Given exercise: Please locate every line in the data below that contains the string "kern" and copy each of those lines.

Collected data entries

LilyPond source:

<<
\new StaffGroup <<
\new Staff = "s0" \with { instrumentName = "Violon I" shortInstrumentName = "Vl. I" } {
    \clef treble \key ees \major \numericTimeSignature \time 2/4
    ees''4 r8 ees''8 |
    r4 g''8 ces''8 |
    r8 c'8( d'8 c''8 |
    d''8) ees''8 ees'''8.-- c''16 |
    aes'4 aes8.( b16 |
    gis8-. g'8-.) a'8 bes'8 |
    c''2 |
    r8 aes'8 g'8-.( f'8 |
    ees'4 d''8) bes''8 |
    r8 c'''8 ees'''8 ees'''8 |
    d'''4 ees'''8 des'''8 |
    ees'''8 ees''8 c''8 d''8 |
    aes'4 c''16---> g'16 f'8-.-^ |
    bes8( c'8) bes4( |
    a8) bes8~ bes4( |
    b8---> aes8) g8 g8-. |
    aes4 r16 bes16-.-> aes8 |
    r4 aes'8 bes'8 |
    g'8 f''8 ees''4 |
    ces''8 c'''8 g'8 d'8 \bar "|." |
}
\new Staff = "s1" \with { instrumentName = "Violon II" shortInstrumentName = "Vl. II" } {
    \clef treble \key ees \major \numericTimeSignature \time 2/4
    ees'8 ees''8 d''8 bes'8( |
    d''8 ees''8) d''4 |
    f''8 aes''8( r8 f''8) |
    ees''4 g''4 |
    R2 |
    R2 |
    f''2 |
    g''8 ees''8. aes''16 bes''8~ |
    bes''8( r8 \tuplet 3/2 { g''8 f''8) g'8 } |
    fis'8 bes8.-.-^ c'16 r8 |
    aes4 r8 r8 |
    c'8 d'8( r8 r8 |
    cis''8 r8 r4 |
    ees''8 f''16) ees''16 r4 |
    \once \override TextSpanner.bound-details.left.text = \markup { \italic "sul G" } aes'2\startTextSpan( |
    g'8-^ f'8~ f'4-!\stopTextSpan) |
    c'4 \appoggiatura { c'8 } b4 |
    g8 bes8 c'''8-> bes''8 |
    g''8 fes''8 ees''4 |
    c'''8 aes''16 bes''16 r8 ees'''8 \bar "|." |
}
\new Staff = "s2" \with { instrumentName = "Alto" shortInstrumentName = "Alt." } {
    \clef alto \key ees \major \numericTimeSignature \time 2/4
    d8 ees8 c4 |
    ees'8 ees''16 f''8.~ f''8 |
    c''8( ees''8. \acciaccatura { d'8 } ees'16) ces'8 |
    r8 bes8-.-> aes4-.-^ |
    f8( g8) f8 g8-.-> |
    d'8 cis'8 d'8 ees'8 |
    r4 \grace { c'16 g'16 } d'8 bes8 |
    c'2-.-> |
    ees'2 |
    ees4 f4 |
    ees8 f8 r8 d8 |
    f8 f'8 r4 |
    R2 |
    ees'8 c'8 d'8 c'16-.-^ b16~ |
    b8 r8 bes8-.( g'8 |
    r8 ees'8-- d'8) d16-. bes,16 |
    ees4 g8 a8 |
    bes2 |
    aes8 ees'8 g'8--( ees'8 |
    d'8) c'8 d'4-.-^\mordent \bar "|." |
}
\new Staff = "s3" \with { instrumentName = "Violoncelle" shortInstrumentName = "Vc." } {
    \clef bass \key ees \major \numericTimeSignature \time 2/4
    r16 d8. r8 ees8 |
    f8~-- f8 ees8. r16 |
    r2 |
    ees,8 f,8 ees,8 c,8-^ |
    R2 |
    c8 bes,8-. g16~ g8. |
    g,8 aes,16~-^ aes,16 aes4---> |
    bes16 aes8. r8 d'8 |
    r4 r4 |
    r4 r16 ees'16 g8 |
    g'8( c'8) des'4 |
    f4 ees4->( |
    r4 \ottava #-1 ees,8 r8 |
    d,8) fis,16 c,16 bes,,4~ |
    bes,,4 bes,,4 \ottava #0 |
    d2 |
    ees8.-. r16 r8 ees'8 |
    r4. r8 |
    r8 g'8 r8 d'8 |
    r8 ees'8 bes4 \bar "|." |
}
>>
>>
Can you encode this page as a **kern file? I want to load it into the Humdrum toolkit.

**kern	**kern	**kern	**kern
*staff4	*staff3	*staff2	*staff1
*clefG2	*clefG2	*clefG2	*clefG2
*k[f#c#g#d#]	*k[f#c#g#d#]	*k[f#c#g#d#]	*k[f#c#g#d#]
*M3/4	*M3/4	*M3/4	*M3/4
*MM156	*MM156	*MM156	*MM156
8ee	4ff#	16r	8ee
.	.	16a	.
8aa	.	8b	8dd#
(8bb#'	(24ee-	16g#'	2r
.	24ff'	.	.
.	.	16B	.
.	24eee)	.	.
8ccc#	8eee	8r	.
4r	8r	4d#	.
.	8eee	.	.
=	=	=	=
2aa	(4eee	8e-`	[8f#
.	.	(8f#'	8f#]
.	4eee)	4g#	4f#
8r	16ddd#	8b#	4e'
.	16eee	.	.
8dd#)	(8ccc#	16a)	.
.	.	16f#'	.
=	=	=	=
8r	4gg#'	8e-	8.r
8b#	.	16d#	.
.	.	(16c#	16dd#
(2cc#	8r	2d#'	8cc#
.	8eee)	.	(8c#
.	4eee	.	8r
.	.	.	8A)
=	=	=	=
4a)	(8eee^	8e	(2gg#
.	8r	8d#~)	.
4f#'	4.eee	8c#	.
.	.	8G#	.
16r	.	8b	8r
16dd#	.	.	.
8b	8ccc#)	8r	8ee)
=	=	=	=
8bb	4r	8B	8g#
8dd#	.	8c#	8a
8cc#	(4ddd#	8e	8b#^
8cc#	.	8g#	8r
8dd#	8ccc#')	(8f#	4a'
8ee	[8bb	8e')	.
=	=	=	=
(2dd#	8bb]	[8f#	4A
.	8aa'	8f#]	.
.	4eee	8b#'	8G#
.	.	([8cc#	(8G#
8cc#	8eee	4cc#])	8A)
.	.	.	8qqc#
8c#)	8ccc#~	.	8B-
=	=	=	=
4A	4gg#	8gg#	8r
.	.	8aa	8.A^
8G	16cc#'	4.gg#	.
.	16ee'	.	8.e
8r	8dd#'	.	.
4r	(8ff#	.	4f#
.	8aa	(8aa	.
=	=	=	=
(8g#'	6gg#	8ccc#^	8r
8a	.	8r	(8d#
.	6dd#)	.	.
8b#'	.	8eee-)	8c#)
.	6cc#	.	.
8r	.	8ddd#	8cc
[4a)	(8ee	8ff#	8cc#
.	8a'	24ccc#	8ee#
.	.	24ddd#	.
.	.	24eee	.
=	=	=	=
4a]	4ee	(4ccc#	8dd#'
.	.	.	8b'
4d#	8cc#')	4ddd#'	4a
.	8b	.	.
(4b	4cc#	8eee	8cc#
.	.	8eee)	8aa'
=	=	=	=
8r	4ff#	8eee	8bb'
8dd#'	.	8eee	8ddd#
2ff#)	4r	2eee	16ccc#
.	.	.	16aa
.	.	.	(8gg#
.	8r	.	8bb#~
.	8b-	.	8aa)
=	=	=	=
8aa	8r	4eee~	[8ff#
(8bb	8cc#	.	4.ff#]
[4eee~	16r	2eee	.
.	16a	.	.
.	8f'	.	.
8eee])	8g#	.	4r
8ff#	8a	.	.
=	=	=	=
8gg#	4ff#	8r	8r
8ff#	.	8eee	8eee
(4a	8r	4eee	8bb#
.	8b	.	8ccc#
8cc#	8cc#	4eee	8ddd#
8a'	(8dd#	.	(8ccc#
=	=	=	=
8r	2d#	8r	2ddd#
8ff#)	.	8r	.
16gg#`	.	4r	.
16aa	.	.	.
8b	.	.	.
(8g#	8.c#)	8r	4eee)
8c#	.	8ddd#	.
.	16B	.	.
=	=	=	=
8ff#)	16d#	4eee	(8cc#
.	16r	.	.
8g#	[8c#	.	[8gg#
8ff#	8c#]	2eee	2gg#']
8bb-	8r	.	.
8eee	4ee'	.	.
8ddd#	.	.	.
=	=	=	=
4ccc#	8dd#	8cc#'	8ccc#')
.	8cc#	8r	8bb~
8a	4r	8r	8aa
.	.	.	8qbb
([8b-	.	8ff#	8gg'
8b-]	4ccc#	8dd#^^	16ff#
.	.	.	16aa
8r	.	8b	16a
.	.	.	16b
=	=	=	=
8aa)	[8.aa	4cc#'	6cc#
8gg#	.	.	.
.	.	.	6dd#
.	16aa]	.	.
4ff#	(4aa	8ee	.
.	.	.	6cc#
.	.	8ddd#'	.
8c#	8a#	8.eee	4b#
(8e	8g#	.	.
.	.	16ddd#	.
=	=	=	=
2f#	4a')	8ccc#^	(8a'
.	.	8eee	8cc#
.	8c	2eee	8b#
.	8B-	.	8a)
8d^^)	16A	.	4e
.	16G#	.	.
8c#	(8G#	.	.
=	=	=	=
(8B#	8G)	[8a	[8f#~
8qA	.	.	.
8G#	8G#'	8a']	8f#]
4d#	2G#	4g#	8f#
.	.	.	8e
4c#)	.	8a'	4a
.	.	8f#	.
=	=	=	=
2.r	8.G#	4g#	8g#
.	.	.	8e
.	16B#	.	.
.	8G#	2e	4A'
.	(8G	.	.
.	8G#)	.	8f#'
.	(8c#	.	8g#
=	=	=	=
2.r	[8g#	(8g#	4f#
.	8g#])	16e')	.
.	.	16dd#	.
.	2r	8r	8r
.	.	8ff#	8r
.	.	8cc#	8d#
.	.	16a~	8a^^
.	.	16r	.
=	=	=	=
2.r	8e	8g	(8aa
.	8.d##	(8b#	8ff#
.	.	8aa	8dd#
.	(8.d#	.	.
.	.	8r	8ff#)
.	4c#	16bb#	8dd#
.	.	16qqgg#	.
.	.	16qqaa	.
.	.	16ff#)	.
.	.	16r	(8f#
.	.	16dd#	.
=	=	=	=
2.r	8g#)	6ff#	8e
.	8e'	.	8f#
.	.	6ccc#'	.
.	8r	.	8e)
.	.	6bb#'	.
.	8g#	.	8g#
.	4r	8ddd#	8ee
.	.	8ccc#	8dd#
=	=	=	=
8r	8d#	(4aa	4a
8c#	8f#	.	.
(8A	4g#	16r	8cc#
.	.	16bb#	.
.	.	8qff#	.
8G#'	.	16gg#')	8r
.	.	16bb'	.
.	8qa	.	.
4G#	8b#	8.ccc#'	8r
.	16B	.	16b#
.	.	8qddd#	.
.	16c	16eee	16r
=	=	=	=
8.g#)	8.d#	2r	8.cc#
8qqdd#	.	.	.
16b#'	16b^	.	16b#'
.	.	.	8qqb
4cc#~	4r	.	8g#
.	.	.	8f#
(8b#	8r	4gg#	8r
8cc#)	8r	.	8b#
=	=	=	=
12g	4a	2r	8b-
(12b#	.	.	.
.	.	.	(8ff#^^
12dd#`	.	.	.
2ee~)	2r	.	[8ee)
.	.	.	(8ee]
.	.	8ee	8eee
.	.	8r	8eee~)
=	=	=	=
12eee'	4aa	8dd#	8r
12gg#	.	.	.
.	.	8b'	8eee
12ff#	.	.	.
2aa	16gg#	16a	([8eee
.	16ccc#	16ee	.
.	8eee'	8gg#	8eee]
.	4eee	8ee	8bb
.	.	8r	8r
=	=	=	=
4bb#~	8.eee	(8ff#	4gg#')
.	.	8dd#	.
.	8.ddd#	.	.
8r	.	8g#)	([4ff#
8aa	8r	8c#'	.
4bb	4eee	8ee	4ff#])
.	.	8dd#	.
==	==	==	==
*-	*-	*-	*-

Final answer:
Can you encode this page as a **kern file? I want to load it into the Humdrum toolkit.
**kern	**kern	**kern	**kern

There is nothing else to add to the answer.